■ Problem to work on ■
For this exercise, copy the data exactly and omit any images.

■ Available data ■
○ ○ ○ ○ ○

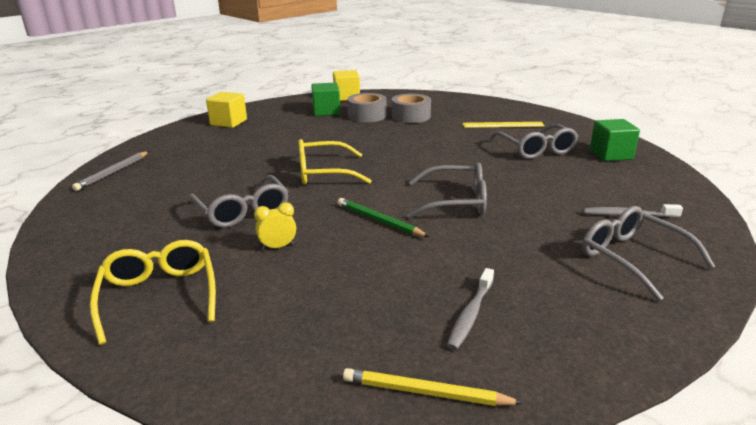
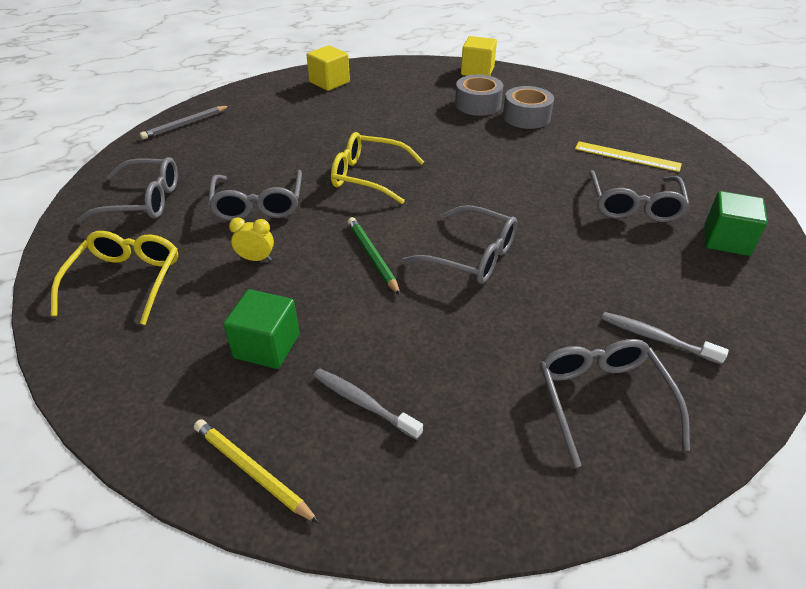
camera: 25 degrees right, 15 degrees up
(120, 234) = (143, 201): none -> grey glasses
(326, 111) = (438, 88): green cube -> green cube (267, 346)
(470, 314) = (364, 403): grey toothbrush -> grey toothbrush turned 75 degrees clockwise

○ ○ ○ ○ ○

■ Written response ■
camera: 25 degrees right, 15 degrees up
(120, 234) = (143, 201): none -> grey glasses
(326, 111) = (438, 88): green cube -> green cube (267, 346)
(470, 314) = (364, 403): grey toothbrush -> grey toothbrush turned 75 degrees clockwise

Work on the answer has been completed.